▸ **Provided material**
════
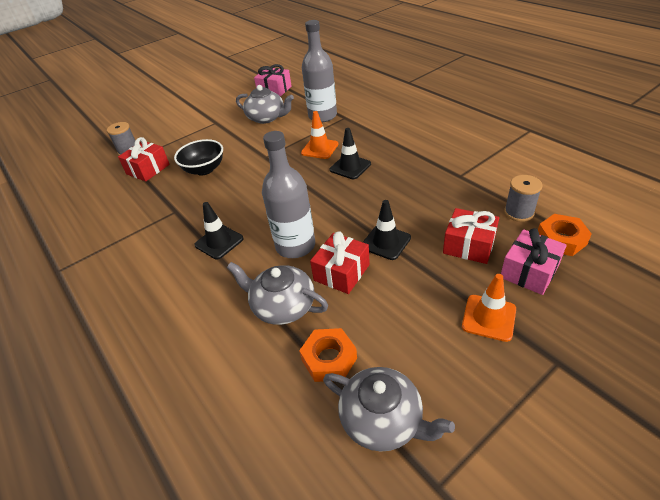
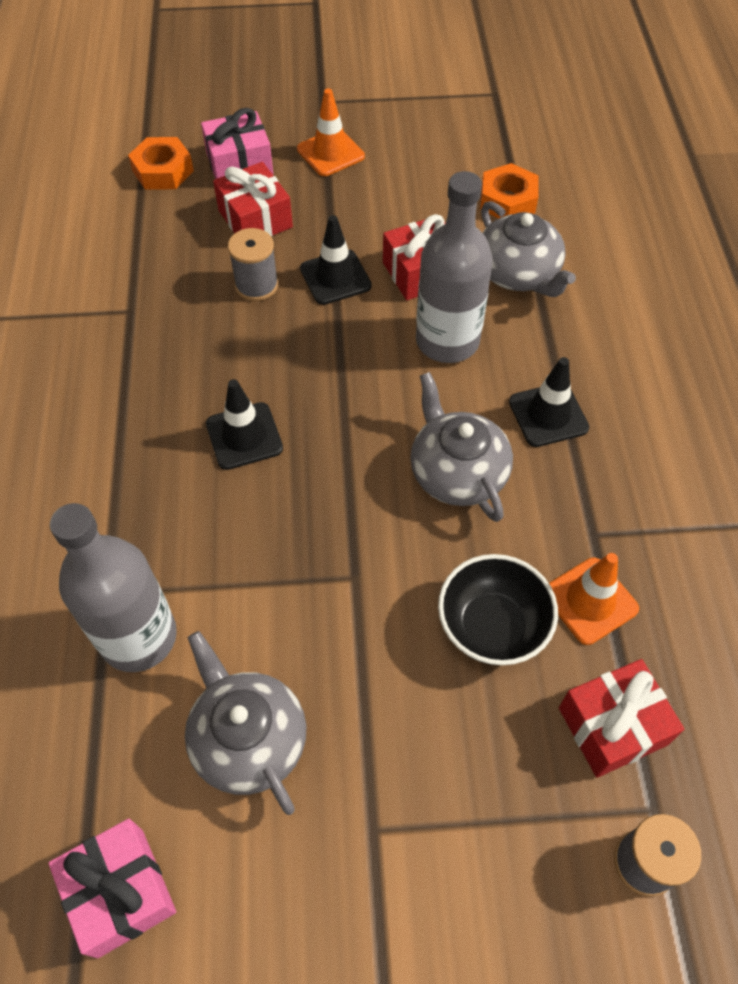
camera: 150 degrees left, 15 degrees up
(319, 148) = (244, 524): orange traffic cone -> orange traffic cone (590, 601)
(383, 420) = (499, 140): grey teapot -> grey teapot (457, 472)
(518, 212) = (150, 220): grey spool -> grey spool (256, 285)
════
Apart from the images, reproduce the listing exactly as it appears.

camera: 150 degrees left, 15 degrees up
(319, 148) = (244, 524): orange traffic cone -> orange traffic cone (590, 601)
(383, 420) = (499, 140): grey teapot -> grey teapot (457, 472)
(518, 212) = (150, 220): grey spool -> grey spool (256, 285)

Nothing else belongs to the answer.